Scene difference descriptions
***

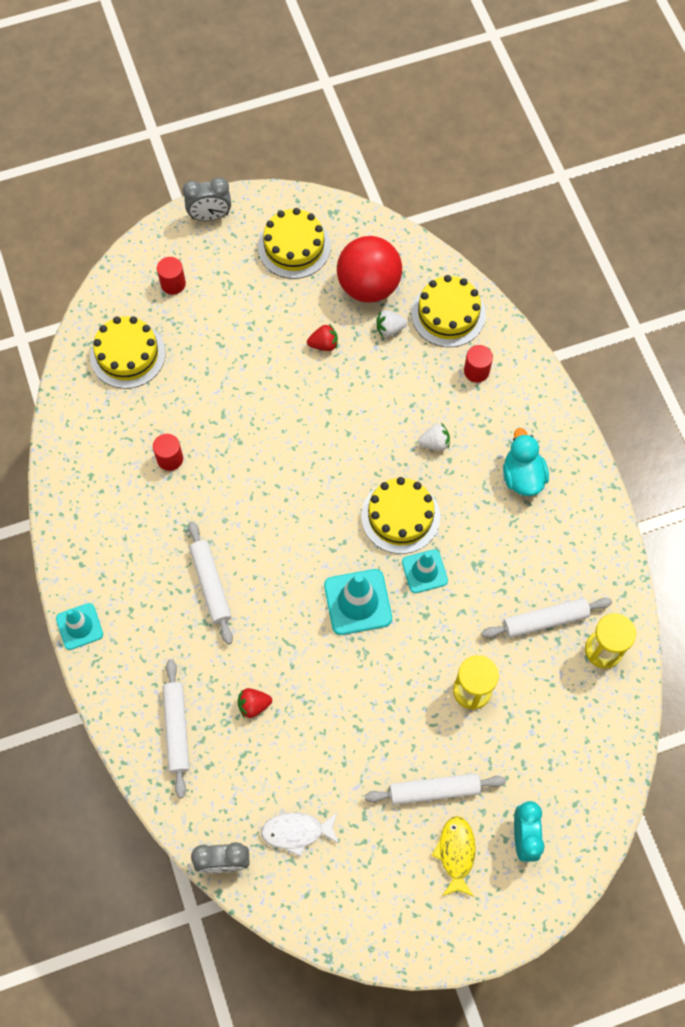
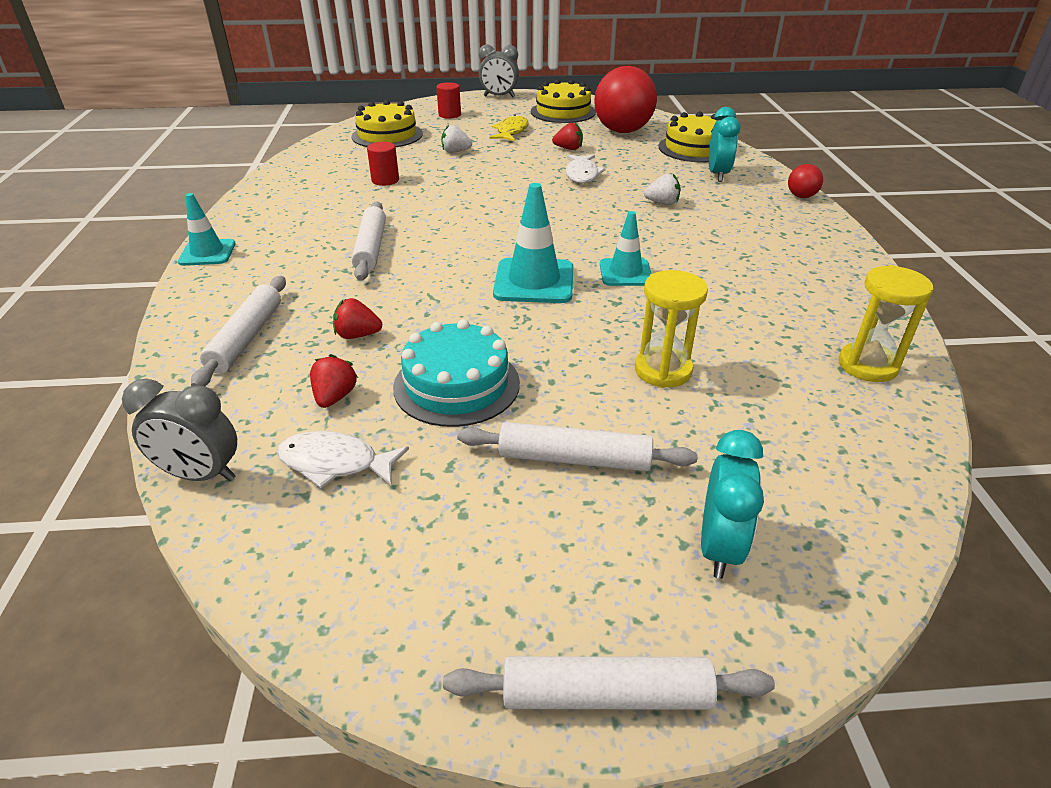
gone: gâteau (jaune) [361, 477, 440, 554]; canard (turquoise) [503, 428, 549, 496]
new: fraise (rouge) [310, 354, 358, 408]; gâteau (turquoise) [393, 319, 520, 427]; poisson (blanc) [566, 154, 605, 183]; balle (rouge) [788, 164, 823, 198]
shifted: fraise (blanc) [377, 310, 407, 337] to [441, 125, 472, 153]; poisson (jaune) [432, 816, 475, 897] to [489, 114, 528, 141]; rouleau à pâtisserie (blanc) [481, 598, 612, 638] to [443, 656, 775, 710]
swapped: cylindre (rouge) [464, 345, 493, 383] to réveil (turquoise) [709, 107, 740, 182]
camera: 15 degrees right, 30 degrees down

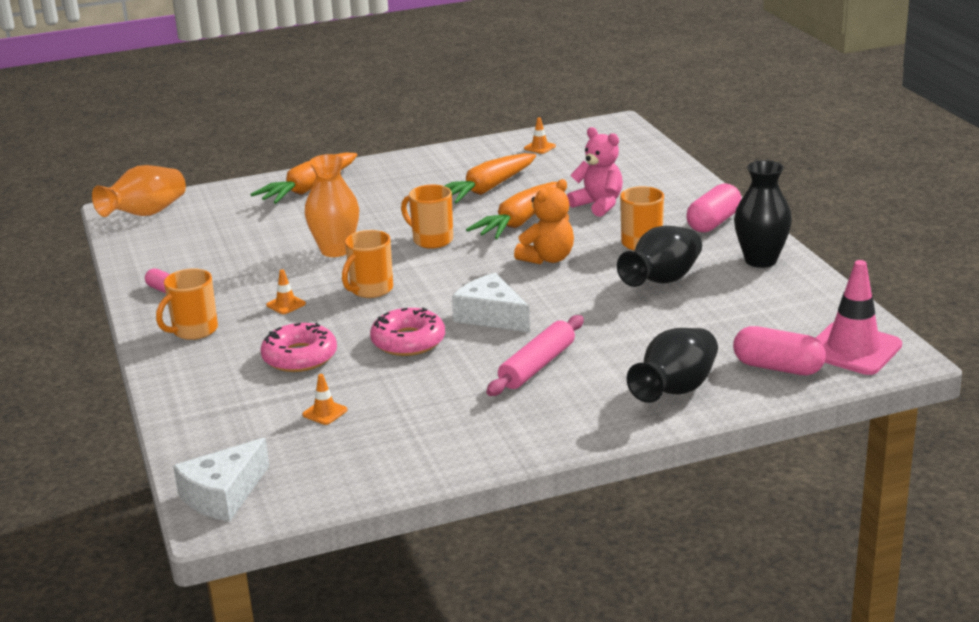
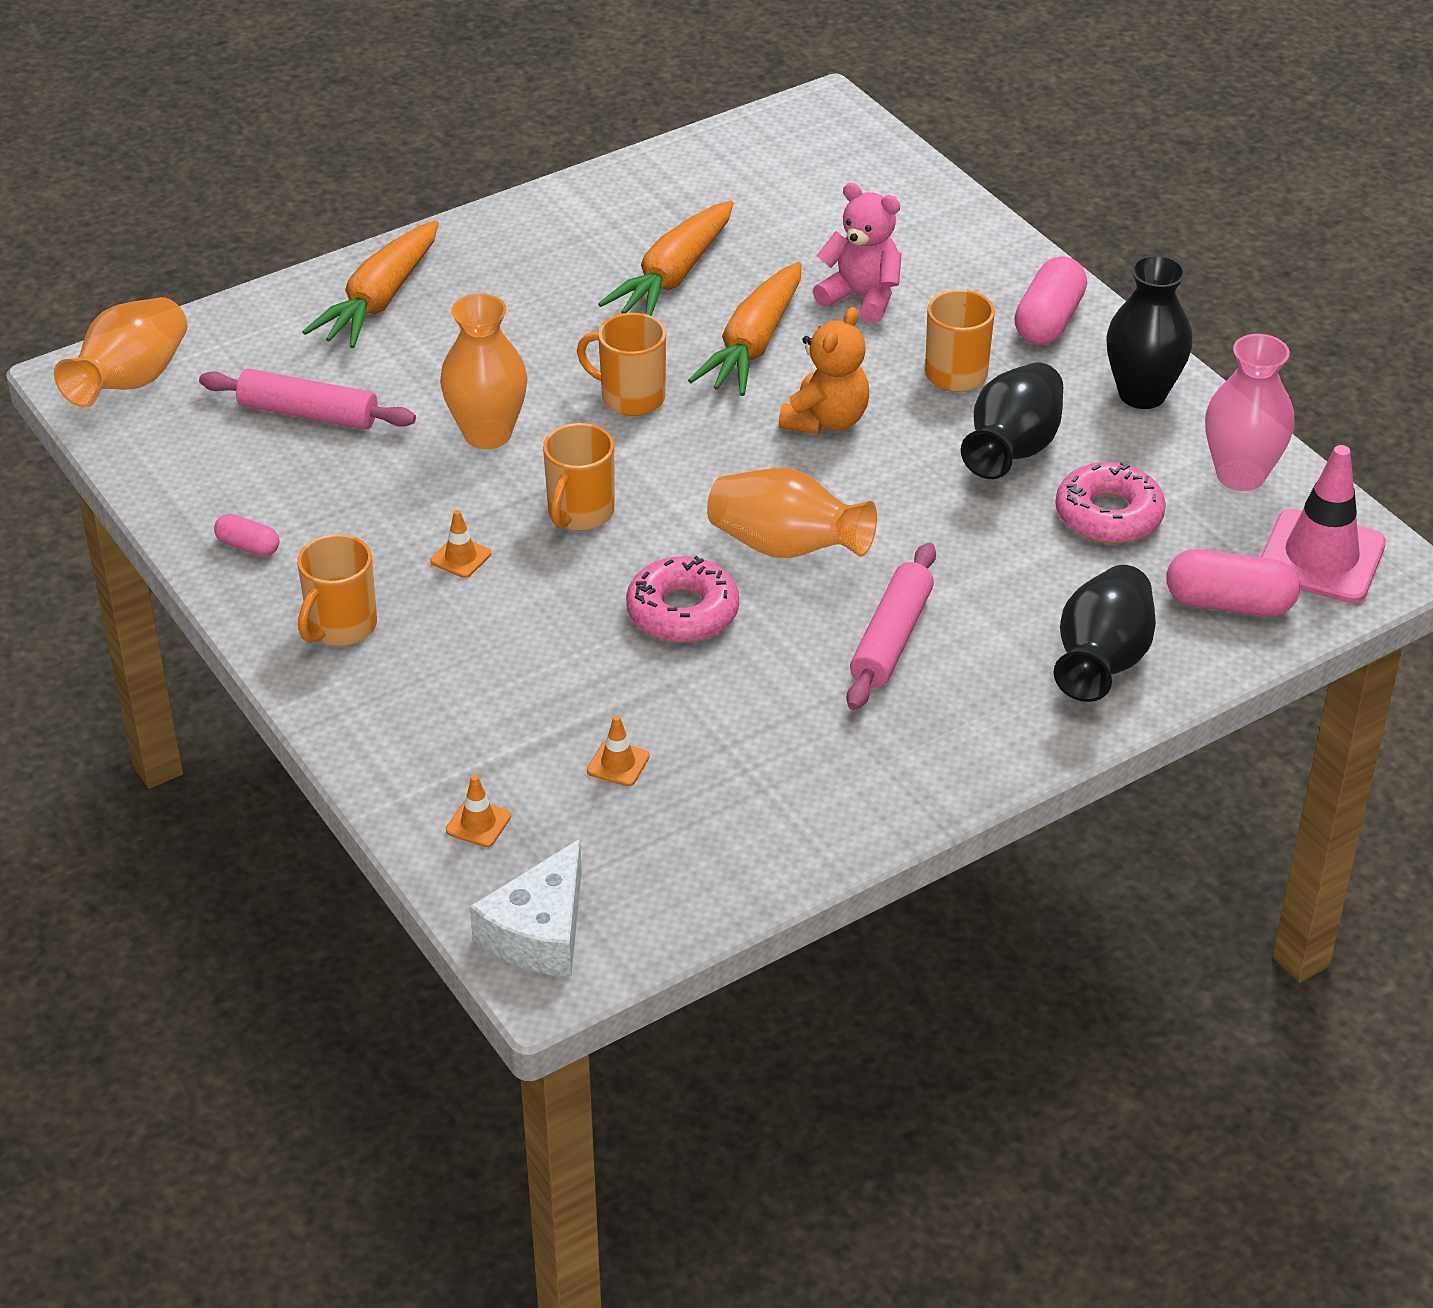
new: rouleau à pâtisserie (rose) [199, 369, 416, 429]; vase (rose) [1205, 334, 1294, 491]
shifted: beignet (rose) [260, 323, 337, 372] to [1055, 462, 1166, 544]; cône de chantier (orange) [524, 117, 556, 154] to [446, 775, 511, 847]
swapped: fromage (blanc) [452, 273, 530, 332] to vase (orange) [707, 468, 877, 558]
camera: 15 degrees left, 15 degrees up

***

### [AIM OF THE EXERCISE]
Look through the entries above; copy each line where the string "poisson" appears.

### [FINISHED EXERCISE]
new: fraise (rouge) [310, 354, 358, 408]; gâteau (turquoise) [393, 319, 520, 427]; poisson (blanc) [566, 154, 605, 183]; balle (rouge) [788, 164, 823, 198]
shifted: fraise (blanc) [377, 310, 407, 337] to [441, 125, 472, 153]; poisson (jaune) [432, 816, 475, 897] to [489, 114, 528, 141]; rouleau à pâtisserie (blanc) [481, 598, 612, 638] to [443, 656, 775, 710]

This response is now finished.